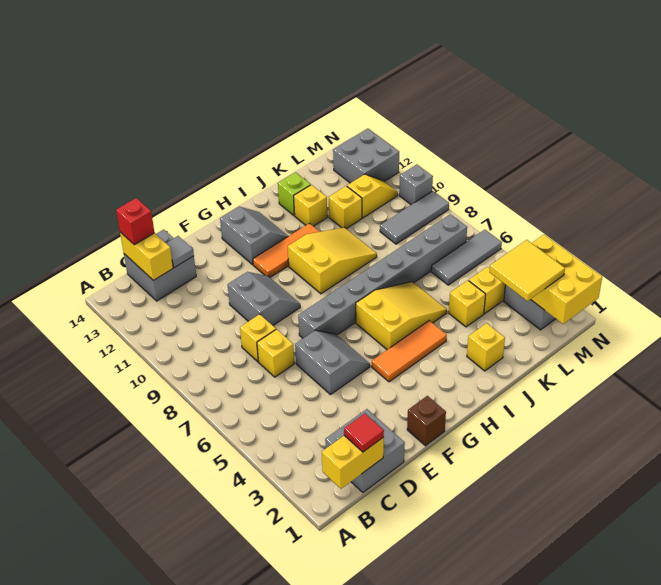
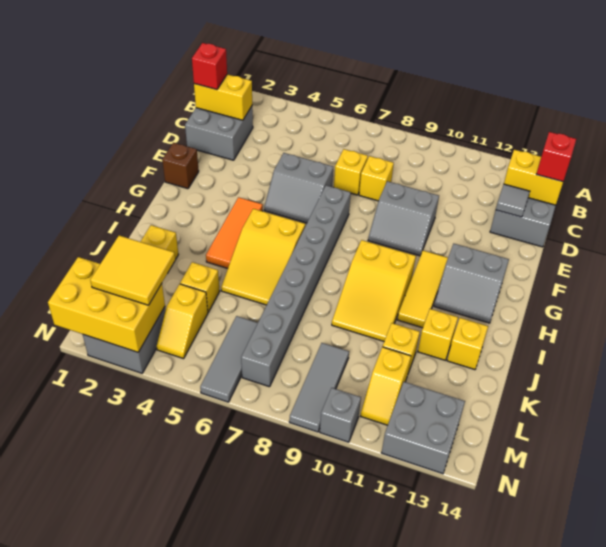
yellow brick B1:C1 level 2 -> yellow brick C1:C2 level 2
red tile C1 level 3 -> red brick C1 level 3
orange tile G11:I11 level 1 -> yellow tile G11:I11 level 1
lime brick J13 level 1 -> yellow brick J13 level 1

* [Task objective]
Your output should be an exact copy of the lines from the one containing "red tile C1 level 3 -> red brick C1 level 3" through the last line of the data above.

* [Written solution]
red tile C1 level 3 -> red brick C1 level 3
orange tile G11:I11 level 1 -> yellow tile G11:I11 level 1
lime brick J13 level 1 -> yellow brick J13 level 1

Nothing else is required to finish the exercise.